What to produce |
Starting with the first line and ending with the line that contains "delicate (600, 638)", rewrite these lines as a numbered list and leave out any blank lines.
========
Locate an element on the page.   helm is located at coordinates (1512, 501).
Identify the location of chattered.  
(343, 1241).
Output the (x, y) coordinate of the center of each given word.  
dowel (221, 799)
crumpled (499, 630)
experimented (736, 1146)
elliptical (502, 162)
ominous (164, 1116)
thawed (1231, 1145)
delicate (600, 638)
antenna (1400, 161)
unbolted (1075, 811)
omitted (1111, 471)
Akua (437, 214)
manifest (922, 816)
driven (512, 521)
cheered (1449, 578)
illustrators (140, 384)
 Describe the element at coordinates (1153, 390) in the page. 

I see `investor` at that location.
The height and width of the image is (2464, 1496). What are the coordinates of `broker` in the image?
========
Complete output |
1. Locate an element on the page.   helm is located at coordinates (1512, 501).
2. Identify the location of chattered.  
3. (343, 1241).
4. Output the (x, y) coordinate of the center of each given word.  
5. dowel (221, 799)
6. crumpled (499, 630)
7. experimented (736, 1146)
8. elliptical (502, 162)
9. ominous (164, 1116)
10. thawed (1231, 1145)
11. delicate (600, 638)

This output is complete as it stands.